Exercise details =>
Each record below is to be output unchanged, and any picture is to be dropped.

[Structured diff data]
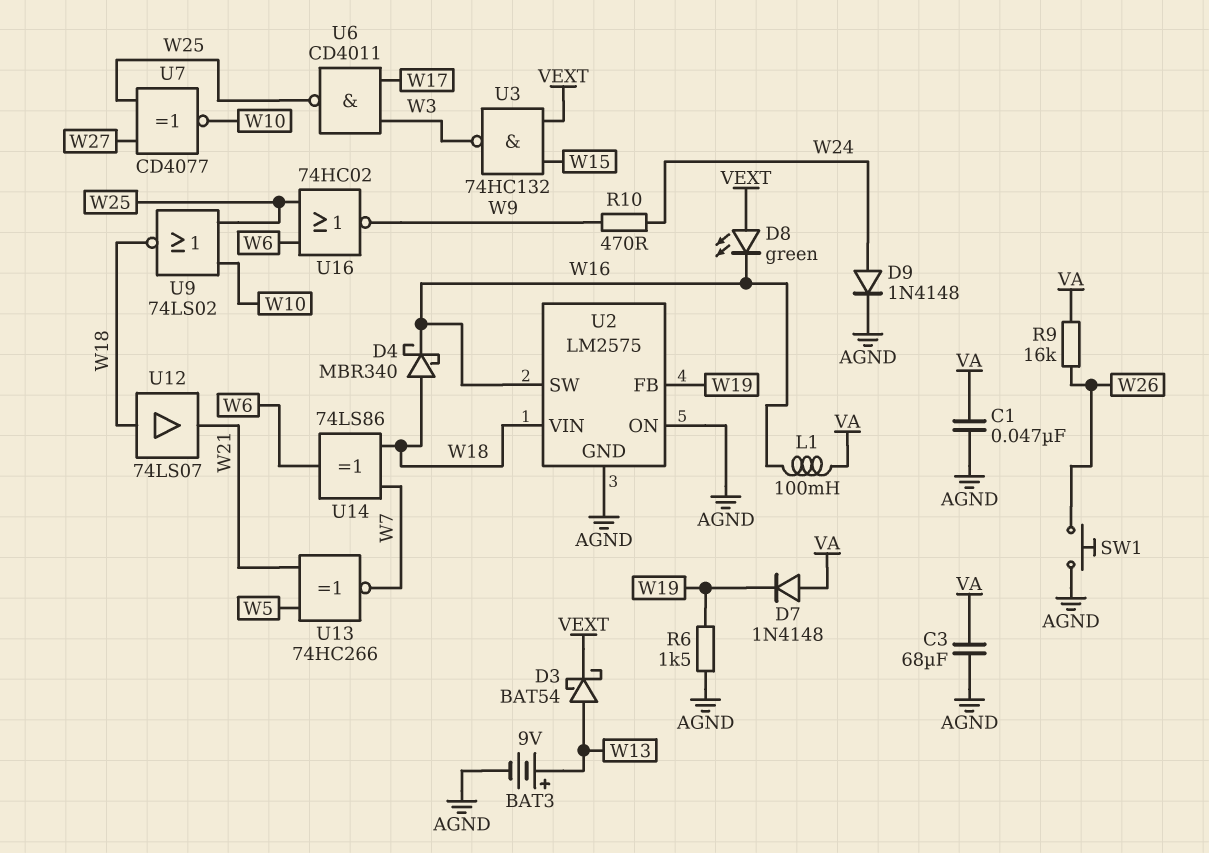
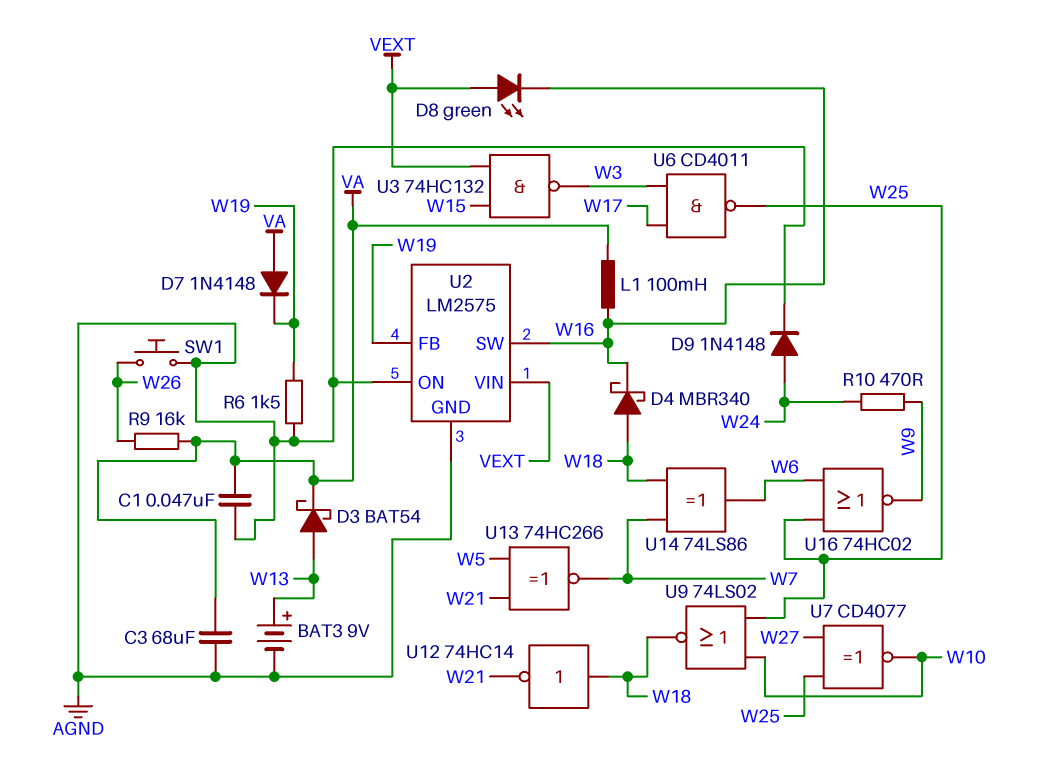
D3: schottky BAT54 (A W13, K VEXT) -> schottky BAT54 (A W13, K VA)
U2 pin VIN: W18 -> VEXT
U12: buffer 74LS07 (in W18, out W21) -> NOT 74HC14 (in W18, out W21)

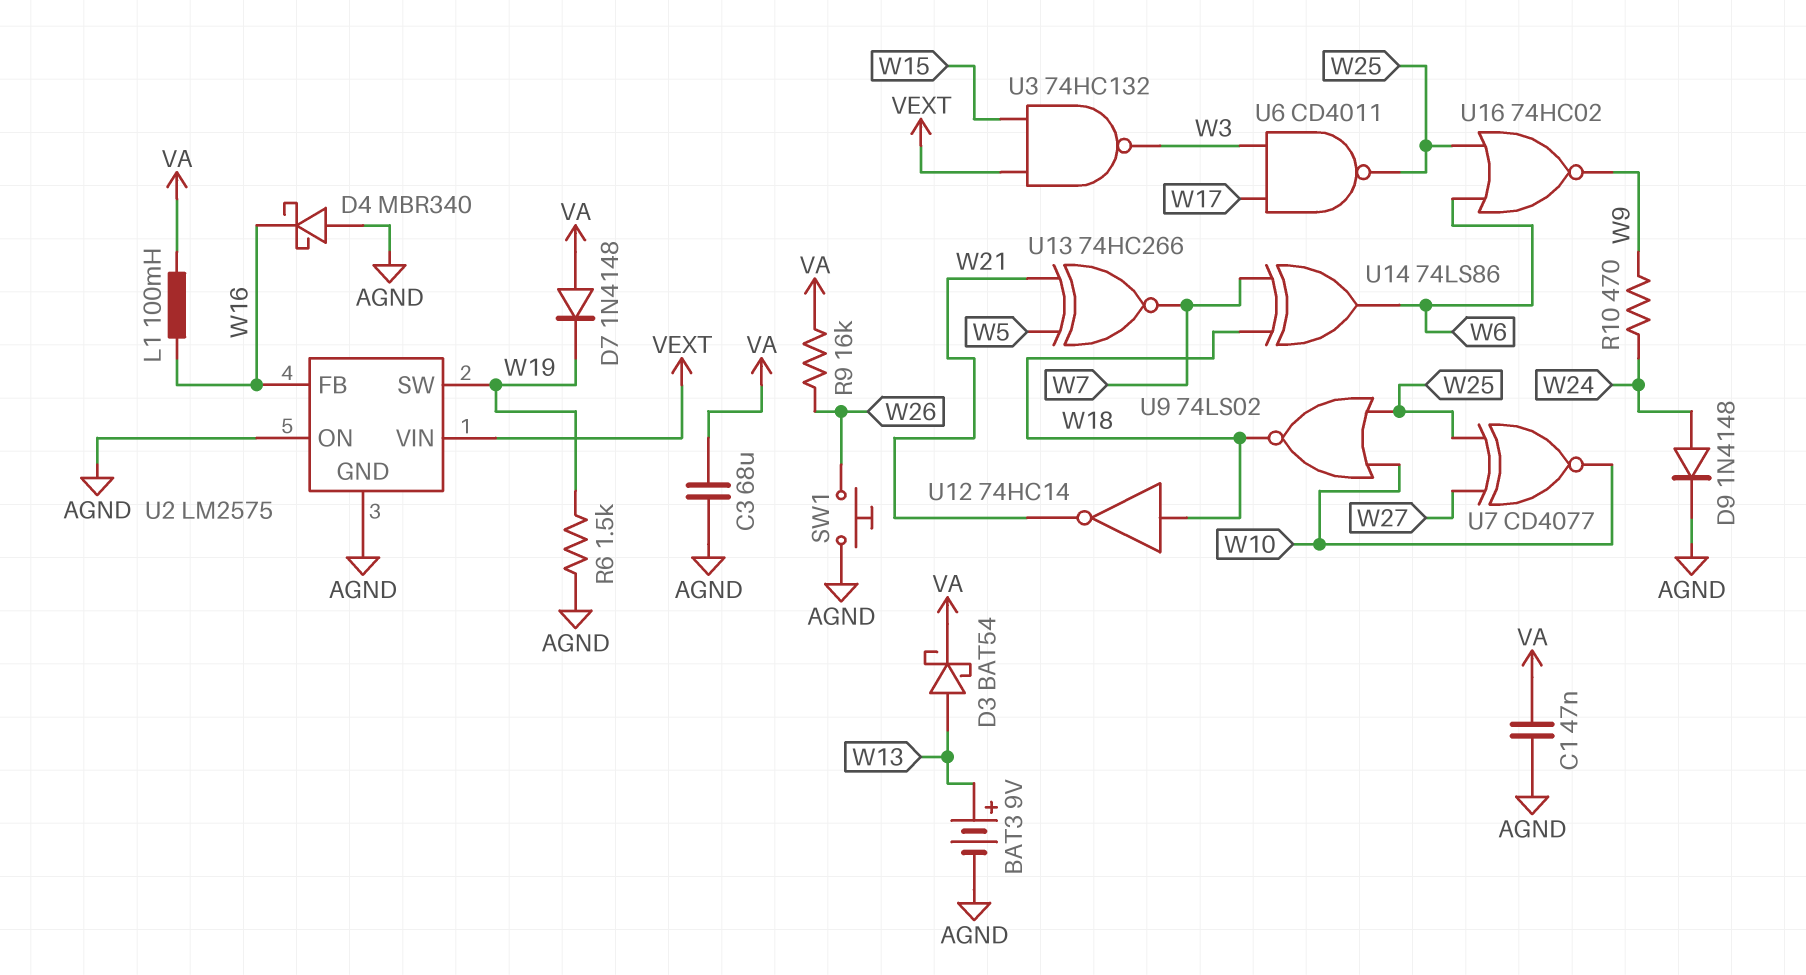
D4: schottky MBR340 (A W18, K W16) -> schottky MBR340 (A AGND, K W16)
D8: LED green (A VEXT, K W16) -> none
U2 pin FB: W19 -> W16
U2 pin SW: W16 -> W19

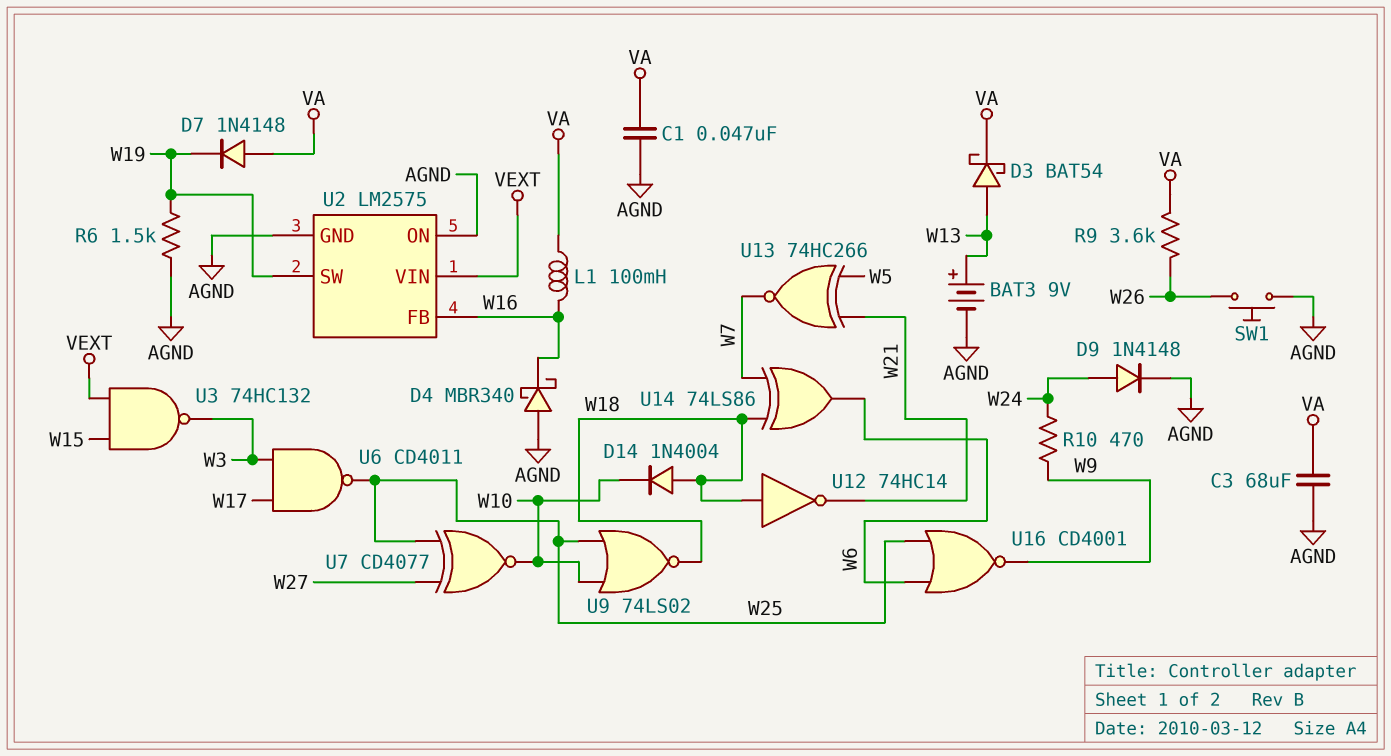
D14: none -> diode 1N4004 (A W18, K W10)
R9: 16k (VA, W26) -> 3.6k (VA, W26)
U16: NOR 74HC02 (in W6, in W25, out W9) -> NOR CD4001 (in W6, in W25, out W9)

Answer =>
D3: schottky BAT54 (A W13, K VEXT) -> schottky BAT54 (A W13, K VA)
U2 pin VIN: W18 -> VEXT
U12: buffer 74LS07 (in W18, out W21) -> NOT 74HC14 (in W18, out W21)

D4: schottky MBR340 (A W18, K W16) -> schottky MBR340 (A AGND, K W16)
D8: LED green (A VEXT, K W16) -> none
U2 pin FB: W19 -> W16
U2 pin SW: W16 -> W19

D14: none -> diode 1N4004 (A W18, K W10)
R9: 16k (VA, W26) -> 3.6k (VA, W26)
U16: NOR 74HC02 (in W6, in W25, out W9) -> NOR CD4001 (in W6, in W25, out W9)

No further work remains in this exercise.